[Stored items]
— start —

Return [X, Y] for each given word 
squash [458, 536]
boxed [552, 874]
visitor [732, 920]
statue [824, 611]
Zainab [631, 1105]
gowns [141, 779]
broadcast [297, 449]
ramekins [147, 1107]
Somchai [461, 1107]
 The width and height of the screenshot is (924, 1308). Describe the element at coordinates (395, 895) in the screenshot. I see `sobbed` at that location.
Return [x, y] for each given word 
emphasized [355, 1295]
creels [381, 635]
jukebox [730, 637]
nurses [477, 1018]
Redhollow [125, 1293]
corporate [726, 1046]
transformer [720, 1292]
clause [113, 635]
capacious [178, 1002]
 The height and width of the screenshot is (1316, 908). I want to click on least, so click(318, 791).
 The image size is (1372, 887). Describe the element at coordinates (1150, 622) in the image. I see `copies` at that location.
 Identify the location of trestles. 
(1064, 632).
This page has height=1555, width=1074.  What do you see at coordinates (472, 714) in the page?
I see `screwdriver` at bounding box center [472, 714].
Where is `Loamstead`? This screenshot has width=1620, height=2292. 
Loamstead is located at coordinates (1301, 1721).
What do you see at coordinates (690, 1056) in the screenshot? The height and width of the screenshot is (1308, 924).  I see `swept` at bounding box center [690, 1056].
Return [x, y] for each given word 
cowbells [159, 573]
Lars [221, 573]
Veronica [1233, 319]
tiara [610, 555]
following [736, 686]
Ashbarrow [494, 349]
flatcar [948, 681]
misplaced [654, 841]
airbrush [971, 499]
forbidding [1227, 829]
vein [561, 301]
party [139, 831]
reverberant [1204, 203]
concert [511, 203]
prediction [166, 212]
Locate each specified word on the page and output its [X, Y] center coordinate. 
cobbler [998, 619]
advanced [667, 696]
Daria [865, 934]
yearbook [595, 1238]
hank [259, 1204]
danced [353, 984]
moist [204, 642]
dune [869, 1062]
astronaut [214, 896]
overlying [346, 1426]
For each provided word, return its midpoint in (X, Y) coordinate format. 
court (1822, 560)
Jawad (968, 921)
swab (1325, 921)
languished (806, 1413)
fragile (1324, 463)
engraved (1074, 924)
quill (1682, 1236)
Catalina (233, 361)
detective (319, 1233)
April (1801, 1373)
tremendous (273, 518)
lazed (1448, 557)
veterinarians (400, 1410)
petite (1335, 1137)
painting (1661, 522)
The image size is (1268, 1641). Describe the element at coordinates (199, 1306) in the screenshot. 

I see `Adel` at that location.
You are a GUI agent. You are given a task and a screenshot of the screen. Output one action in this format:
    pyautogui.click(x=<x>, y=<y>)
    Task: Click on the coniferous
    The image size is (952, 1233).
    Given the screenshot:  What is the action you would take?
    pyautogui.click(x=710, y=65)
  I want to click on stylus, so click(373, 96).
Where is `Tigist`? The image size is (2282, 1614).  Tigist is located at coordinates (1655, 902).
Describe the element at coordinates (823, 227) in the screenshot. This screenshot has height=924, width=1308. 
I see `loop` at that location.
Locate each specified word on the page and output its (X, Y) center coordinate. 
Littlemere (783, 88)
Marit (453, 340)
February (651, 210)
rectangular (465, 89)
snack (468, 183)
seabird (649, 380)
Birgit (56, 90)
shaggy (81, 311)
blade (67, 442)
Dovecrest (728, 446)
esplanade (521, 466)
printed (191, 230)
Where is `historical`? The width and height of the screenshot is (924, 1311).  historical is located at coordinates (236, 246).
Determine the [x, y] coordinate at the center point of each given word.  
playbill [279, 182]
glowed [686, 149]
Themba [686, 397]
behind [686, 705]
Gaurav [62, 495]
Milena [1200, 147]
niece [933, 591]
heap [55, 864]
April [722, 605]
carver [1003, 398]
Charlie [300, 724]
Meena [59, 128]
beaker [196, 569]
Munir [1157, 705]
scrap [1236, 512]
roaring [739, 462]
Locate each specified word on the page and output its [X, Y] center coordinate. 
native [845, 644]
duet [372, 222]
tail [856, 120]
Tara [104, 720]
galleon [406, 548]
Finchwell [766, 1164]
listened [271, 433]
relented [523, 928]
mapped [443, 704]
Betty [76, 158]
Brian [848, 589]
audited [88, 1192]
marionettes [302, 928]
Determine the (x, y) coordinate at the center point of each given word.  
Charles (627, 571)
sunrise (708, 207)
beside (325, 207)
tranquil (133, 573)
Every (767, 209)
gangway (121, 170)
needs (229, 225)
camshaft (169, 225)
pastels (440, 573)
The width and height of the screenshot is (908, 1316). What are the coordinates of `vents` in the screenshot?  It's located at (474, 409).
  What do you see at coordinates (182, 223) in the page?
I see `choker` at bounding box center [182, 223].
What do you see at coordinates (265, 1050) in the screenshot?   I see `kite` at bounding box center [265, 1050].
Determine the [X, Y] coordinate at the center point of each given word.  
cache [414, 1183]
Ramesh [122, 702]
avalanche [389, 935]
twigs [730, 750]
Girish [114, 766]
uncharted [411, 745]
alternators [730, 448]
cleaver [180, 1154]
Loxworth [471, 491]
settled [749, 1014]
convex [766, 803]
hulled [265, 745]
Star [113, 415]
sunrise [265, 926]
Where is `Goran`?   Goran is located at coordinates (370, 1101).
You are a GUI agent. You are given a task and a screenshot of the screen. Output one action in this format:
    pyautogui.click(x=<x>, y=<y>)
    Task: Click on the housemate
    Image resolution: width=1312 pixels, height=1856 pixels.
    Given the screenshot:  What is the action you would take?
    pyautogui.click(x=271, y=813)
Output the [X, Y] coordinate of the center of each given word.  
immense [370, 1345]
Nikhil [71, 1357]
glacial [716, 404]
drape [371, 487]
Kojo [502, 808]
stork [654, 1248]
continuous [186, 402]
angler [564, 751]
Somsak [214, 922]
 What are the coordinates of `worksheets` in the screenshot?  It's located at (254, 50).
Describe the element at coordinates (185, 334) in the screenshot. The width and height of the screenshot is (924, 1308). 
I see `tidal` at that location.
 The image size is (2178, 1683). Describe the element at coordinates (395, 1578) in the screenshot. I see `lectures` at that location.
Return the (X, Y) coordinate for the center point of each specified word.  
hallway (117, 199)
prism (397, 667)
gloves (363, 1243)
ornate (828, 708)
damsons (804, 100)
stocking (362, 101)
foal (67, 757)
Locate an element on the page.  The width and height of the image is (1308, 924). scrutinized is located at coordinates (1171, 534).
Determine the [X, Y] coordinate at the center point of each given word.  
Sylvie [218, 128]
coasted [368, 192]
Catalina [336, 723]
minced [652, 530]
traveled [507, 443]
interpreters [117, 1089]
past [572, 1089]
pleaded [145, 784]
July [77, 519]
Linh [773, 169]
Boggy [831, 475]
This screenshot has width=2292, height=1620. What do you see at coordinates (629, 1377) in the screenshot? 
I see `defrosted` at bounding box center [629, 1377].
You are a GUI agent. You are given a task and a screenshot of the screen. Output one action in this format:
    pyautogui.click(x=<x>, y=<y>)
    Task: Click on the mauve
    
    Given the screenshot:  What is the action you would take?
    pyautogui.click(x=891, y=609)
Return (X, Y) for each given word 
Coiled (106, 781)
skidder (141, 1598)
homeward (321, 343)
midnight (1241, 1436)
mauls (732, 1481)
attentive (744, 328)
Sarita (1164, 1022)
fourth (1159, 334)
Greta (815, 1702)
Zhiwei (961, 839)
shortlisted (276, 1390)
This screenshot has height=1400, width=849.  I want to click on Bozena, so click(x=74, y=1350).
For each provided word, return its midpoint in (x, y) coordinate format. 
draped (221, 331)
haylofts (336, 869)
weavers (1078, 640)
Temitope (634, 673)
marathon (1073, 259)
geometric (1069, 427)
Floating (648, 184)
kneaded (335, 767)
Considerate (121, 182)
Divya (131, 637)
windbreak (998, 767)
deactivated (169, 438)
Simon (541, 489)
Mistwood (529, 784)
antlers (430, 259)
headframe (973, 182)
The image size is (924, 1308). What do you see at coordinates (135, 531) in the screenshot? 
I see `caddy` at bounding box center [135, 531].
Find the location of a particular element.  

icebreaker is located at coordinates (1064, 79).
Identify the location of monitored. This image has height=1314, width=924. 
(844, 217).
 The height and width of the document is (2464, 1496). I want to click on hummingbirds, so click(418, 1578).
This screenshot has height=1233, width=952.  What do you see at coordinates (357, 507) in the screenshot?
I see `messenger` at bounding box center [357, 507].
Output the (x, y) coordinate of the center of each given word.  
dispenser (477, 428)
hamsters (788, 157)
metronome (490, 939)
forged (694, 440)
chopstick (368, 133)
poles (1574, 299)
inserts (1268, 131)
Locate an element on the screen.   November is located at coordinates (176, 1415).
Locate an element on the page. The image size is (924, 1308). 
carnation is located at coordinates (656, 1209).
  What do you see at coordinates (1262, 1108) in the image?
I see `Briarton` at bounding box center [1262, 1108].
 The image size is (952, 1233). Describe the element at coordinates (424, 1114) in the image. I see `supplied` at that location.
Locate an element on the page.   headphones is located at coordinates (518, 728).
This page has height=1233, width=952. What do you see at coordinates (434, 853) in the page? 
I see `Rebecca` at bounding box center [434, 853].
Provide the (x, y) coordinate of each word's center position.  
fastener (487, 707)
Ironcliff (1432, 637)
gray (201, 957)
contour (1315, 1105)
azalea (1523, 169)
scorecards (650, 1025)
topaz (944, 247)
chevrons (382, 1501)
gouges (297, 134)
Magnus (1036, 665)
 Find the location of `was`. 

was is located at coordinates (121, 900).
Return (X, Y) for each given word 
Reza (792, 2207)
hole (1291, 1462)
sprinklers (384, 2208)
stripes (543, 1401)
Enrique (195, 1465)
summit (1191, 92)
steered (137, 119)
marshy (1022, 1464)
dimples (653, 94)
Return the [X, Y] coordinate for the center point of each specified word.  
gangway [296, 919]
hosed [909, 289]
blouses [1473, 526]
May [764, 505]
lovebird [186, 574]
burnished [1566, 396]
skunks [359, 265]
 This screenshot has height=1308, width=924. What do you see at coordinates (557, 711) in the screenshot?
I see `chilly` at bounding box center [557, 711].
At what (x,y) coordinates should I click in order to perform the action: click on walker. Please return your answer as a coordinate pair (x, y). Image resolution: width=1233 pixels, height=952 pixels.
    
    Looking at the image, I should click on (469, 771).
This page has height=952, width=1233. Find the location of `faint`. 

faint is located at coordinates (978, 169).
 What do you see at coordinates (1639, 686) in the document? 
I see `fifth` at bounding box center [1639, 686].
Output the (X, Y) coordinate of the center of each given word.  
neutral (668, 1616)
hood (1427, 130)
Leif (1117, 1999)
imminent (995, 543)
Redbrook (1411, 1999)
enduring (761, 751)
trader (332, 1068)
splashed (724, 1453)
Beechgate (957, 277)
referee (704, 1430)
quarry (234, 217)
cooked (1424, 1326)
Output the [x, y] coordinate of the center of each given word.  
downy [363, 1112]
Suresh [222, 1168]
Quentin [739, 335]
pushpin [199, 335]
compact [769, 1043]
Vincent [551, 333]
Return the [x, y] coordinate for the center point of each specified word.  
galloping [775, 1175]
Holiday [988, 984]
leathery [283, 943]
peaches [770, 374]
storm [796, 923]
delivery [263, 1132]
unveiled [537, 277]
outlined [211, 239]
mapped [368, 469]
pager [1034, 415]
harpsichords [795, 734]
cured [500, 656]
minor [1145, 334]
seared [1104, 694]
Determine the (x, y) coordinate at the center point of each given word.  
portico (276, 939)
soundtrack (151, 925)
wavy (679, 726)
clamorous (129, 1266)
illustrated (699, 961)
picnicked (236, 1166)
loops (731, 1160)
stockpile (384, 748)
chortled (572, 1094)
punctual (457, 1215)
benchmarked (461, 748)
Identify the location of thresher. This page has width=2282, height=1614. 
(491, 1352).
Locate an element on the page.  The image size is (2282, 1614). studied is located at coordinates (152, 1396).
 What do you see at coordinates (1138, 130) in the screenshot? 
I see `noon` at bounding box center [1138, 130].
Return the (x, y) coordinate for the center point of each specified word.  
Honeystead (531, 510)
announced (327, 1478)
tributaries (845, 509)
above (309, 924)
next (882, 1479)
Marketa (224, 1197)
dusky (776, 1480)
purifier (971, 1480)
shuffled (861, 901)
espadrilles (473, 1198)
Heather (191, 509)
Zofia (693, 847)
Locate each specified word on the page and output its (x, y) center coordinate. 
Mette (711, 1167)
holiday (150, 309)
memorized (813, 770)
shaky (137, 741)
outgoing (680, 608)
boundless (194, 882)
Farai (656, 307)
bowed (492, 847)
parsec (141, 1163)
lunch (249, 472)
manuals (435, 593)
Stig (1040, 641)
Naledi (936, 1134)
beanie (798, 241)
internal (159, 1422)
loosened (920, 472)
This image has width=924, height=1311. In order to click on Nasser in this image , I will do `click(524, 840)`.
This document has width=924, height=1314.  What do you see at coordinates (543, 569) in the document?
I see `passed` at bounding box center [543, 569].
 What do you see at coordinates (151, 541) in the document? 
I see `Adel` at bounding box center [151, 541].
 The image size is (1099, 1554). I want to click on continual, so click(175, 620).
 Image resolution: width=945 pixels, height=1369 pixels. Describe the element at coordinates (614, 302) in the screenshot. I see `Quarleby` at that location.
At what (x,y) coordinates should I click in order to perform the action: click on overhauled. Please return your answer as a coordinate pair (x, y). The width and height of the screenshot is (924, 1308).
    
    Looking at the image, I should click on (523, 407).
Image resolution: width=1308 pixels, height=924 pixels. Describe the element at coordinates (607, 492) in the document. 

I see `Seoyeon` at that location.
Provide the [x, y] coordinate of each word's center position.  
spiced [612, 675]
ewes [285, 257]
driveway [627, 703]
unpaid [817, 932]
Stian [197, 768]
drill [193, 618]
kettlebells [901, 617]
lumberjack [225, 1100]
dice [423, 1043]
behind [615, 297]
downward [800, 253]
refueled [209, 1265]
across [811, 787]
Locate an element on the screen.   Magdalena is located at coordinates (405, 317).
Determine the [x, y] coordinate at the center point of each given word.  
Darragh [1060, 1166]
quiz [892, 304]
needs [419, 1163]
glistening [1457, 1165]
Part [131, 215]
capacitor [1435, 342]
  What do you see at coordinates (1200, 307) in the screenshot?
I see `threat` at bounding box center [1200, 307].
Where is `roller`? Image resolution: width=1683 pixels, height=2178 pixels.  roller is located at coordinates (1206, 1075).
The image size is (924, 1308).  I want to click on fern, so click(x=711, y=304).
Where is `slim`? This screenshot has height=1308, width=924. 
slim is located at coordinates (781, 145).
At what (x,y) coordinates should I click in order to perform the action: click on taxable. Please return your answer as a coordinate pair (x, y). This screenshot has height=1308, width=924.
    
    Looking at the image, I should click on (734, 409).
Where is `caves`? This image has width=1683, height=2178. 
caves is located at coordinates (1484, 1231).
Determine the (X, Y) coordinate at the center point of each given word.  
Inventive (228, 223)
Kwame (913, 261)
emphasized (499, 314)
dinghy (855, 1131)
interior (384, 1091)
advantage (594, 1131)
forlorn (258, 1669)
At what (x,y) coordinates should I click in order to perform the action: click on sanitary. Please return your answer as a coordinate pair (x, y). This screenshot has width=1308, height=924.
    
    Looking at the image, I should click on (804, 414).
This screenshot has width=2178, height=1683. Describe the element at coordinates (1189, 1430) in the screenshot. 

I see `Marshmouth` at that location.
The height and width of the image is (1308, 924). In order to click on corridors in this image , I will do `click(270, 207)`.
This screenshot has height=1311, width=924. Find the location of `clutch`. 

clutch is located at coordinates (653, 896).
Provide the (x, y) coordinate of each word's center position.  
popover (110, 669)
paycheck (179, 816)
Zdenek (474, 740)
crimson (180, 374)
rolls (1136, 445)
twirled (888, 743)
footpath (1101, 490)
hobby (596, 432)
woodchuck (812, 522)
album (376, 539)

— end —

* [Written exercise] Print the lines of the records starting at the line containing "Image resolution: width=1308" and ending at the line containing "center [1200, 307].", both included, with each line reproduced exactly.

* [Completed task]
Image resolution: width=1308 pixels, height=924 pixels. Describe the element at coordinates (607, 492) in the document. 

I see `Seoyeon` at that location.
Provide the [x, y] coordinate of each word's center position.  
spiced [612, 675]
ewes [285, 257]
driveway [627, 703]
unpaid [817, 932]
Stian [197, 768]
drill [193, 618]
kettlebells [901, 617]
lumberjack [225, 1100]
dice [423, 1043]
behind [615, 297]
downward [800, 253]
refueled [209, 1265]
across [811, 787]
Locate an element on the screen.   Magdalena is located at coordinates (405, 317).
Determine the [x, y] coordinate at the center point of each given word.  
Darragh [1060, 1166]
quiz [892, 304]
needs [419, 1163]
glistening [1457, 1165]
Part [131, 215]
capacitor [1435, 342]
  What do you see at coordinates (1200, 307) in the screenshot?
I see `threat` at bounding box center [1200, 307].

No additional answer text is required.